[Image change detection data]
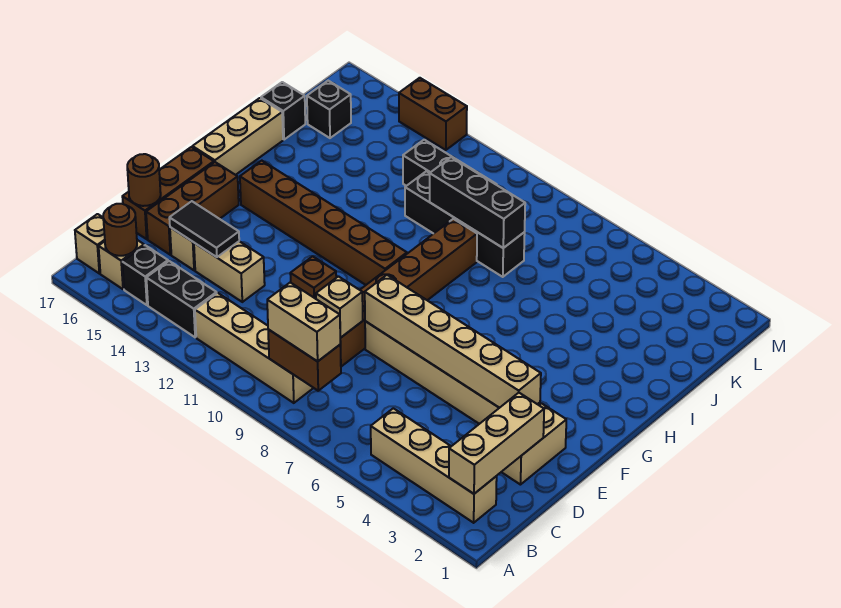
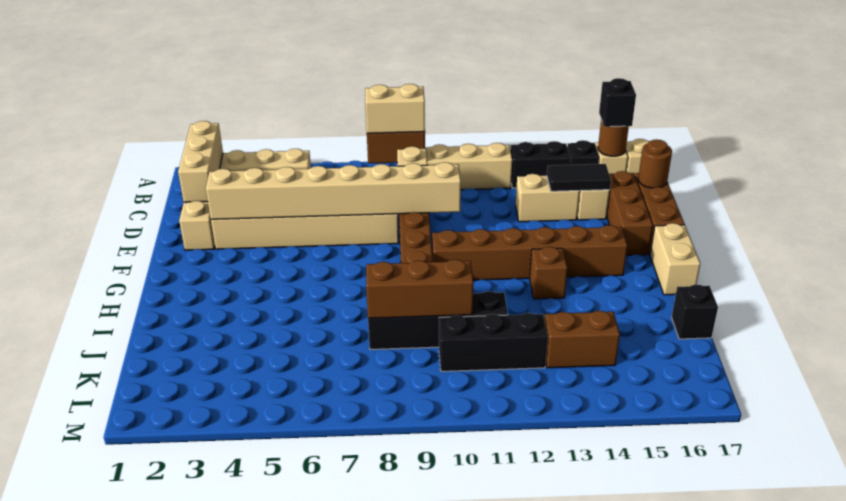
tan brick E3:E8 level 2 -> tan brick E3:E10 level 2
brown brick E11 level 1 -> brown brick H13 level 1
tan brick G17:I17 level 1 -> tan brick G17:H17 level 1
black brick J8:J10 level 2 -> brown brick J8:J10 level 2
black brick K16 level 1 -> black brick B16 level 3
brown brick M13:M14 level 1 -> brown brick K13:K14 level 1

:: ACTION ITEM ::
Please write out all the data again word for word, but not the pictures.

:: PROBLEM SOLUTION ::
tan brick E3:E8 level 2 -> tan brick E3:E10 level 2
brown brick E11 level 1 -> brown brick H13 level 1
tan brick G17:I17 level 1 -> tan brick G17:H17 level 1
black brick J8:J10 level 2 -> brown brick J8:J10 level 2
black brick K16 level 1 -> black brick B16 level 3
brown brick M13:M14 level 1 -> brown brick K13:K14 level 1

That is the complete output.